# EXERCISE:
Using the listing below, retype exactly the lines starting at the one with "to (467 73)" and ending at the one with "to (517 94)", and include both.

# DATA FOR PROCESSING:
=== Section Start ===

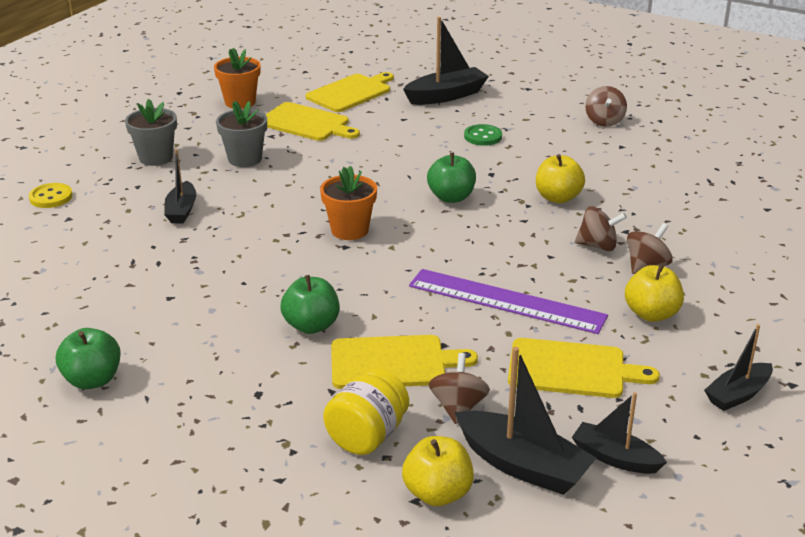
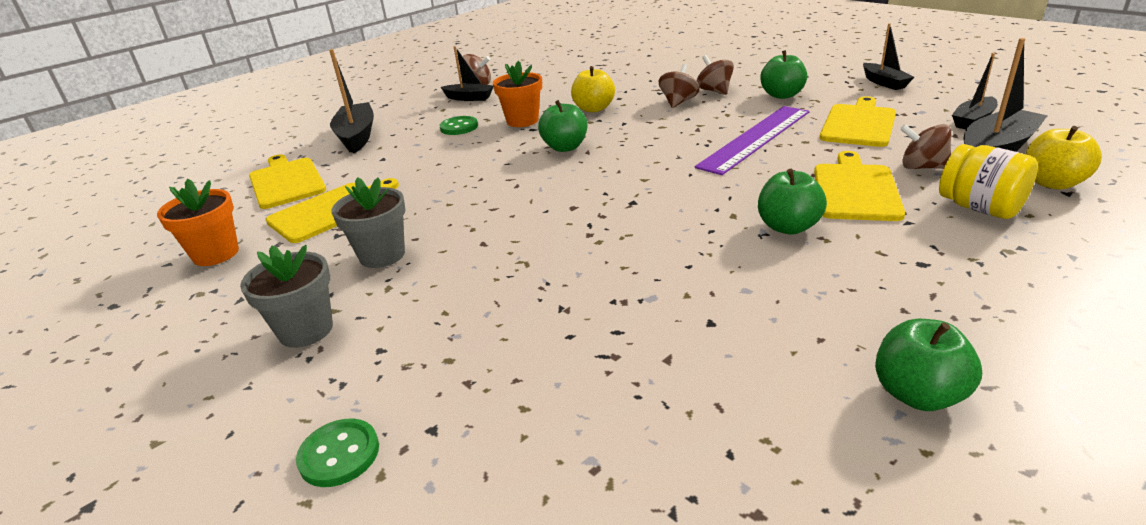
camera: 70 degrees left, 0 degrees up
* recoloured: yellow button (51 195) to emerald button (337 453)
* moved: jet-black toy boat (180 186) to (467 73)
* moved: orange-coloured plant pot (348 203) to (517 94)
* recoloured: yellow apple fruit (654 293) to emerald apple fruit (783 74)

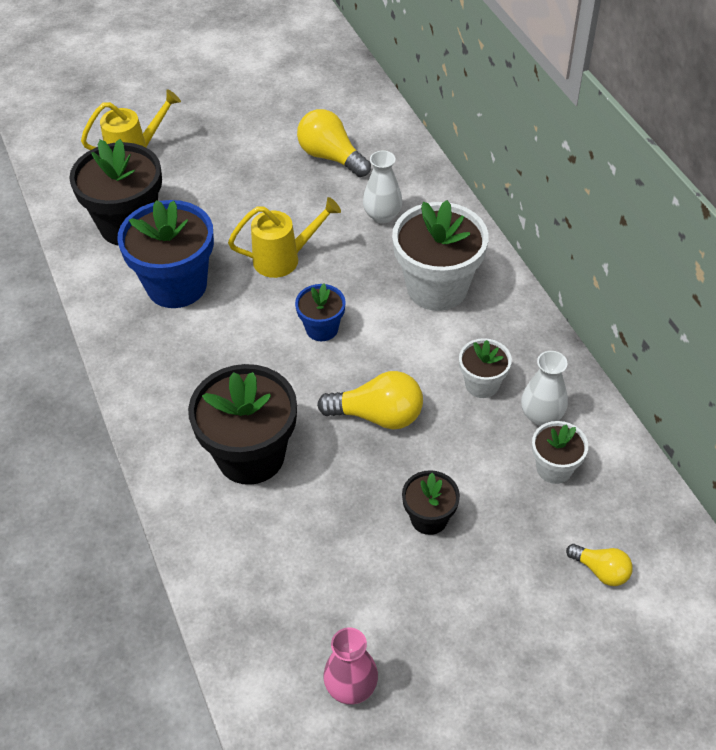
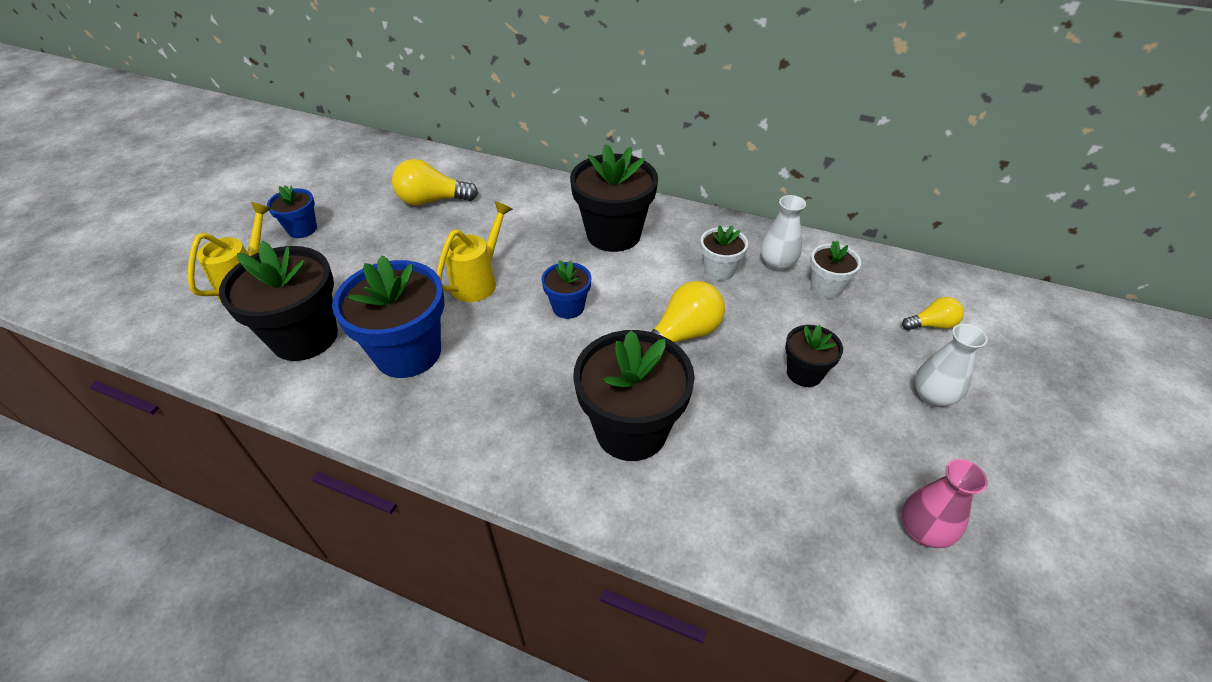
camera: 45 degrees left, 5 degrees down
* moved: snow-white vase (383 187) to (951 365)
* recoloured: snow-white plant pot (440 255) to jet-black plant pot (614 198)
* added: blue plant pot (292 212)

=== Section End ===
=== Section Start ===

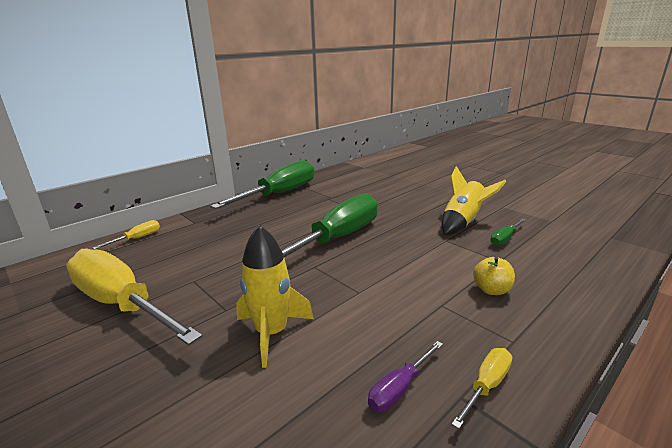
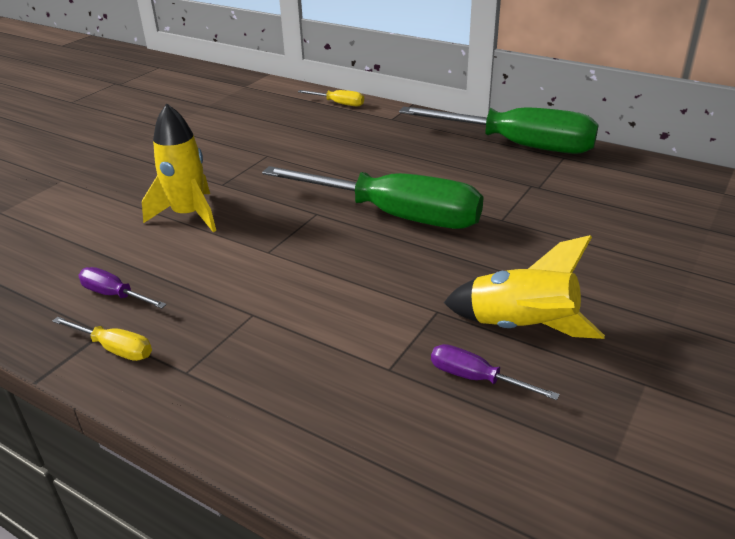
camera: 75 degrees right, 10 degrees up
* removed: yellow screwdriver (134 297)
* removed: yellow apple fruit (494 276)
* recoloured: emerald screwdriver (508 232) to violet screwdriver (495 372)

=== Section End ===

# RESPONSE TO THE TASK:
* moved: jet-black toy boat (180 186) to (467 73)
* moved: orange-coloured plant pot (348 203) to (517 94)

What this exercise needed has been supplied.